### TASK BRIEF
All lines in the data below carrying the string "blue" are to be located and copied.
+++
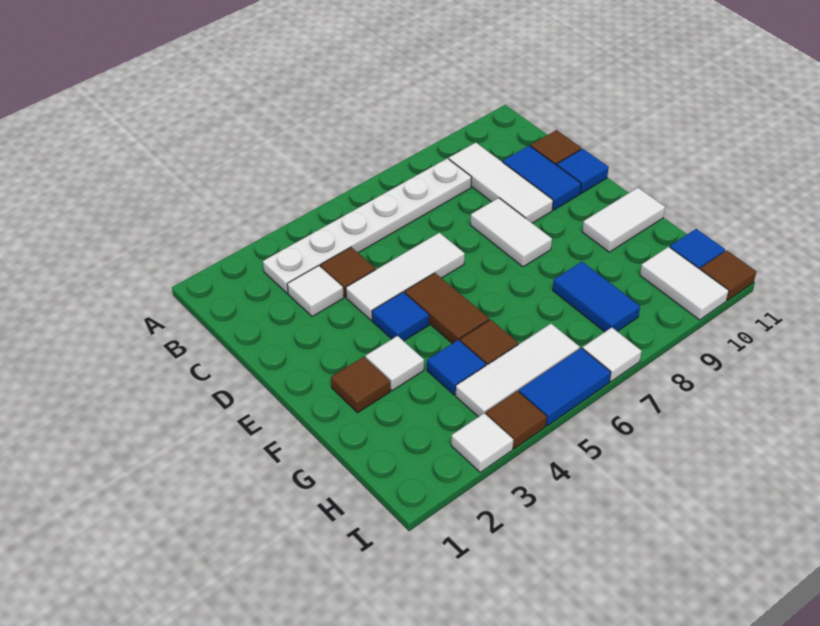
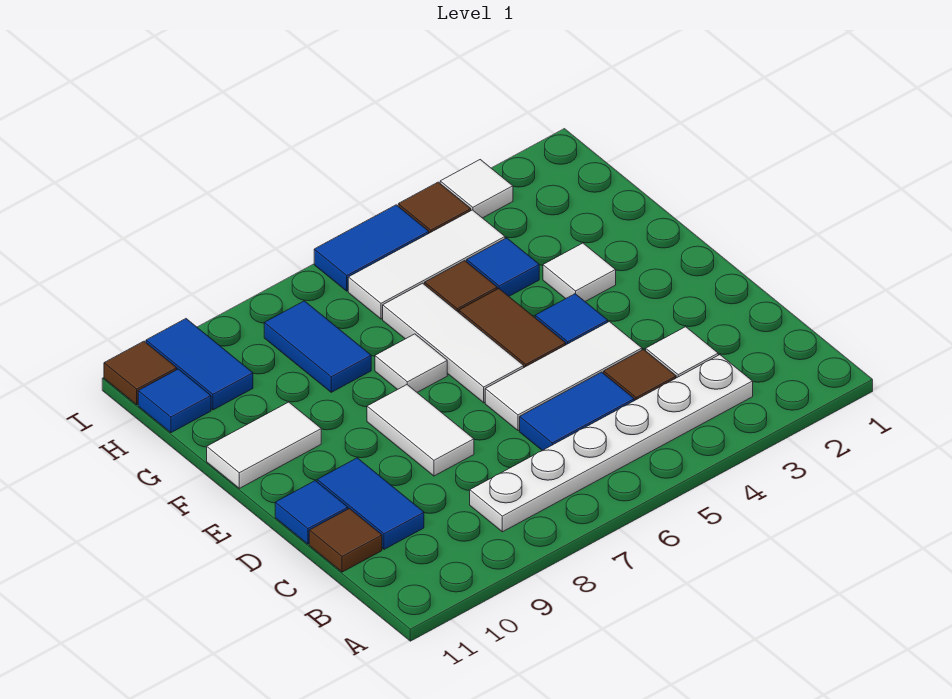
white tile B9:D9 level 1 -> white tile E6:G6 level 1
none -> blue tile C5:C6 level 1
brown tile F2 level 1 -> none
white tile H10:I10 level 1 -> blue tile H10:I10 level 1
white tile I7 level 1 -> white tile F7 level 1

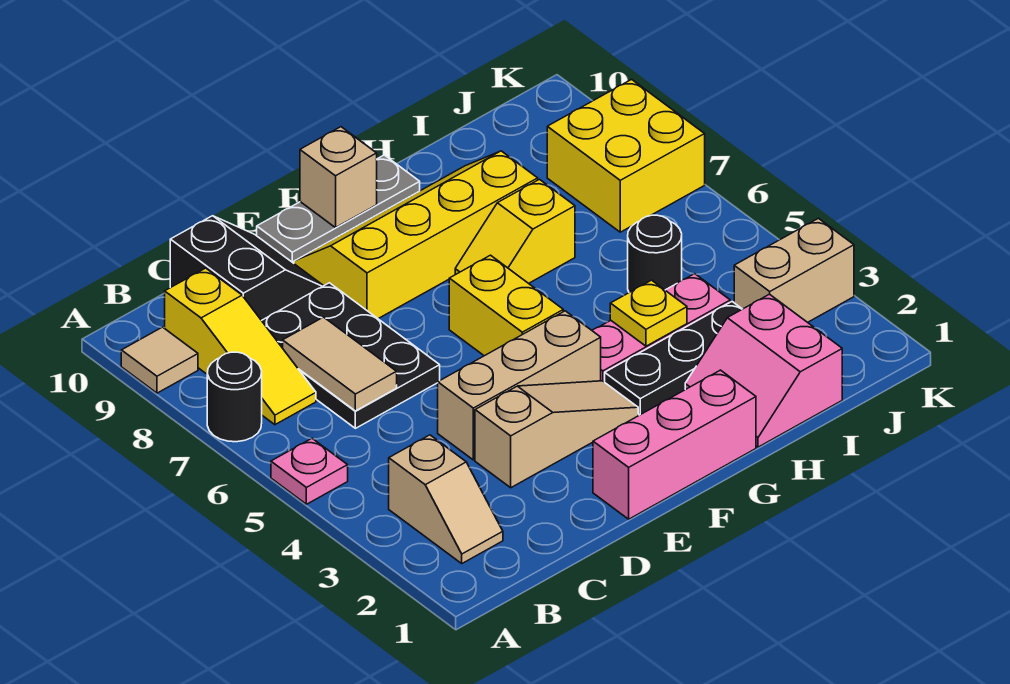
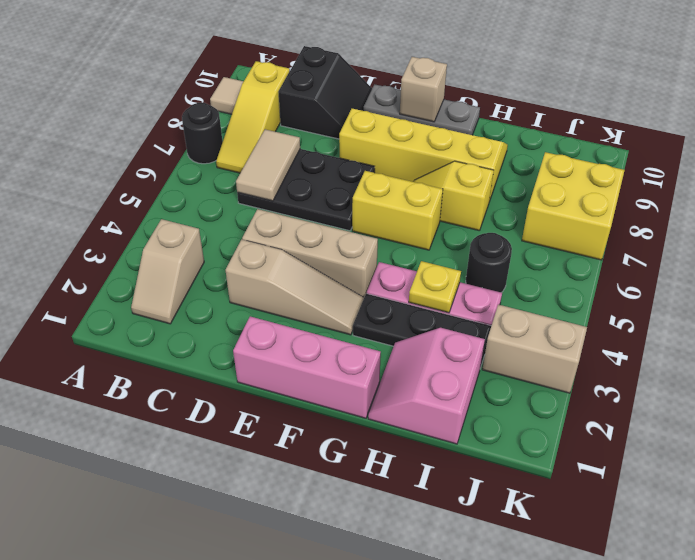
pink plate A5 level 1 -> none
black plate C6:D8 level 1 -> black plate C6:E7 level 1
yellow brick F5:F6 level 1 -> yellow brick F6:G6 level 1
+++
### OUTPUT FOR THIS EXERCISE
none -> blue tile C5:C6 level 1
white tile H10:I10 level 1 -> blue tile H10:I10 level 1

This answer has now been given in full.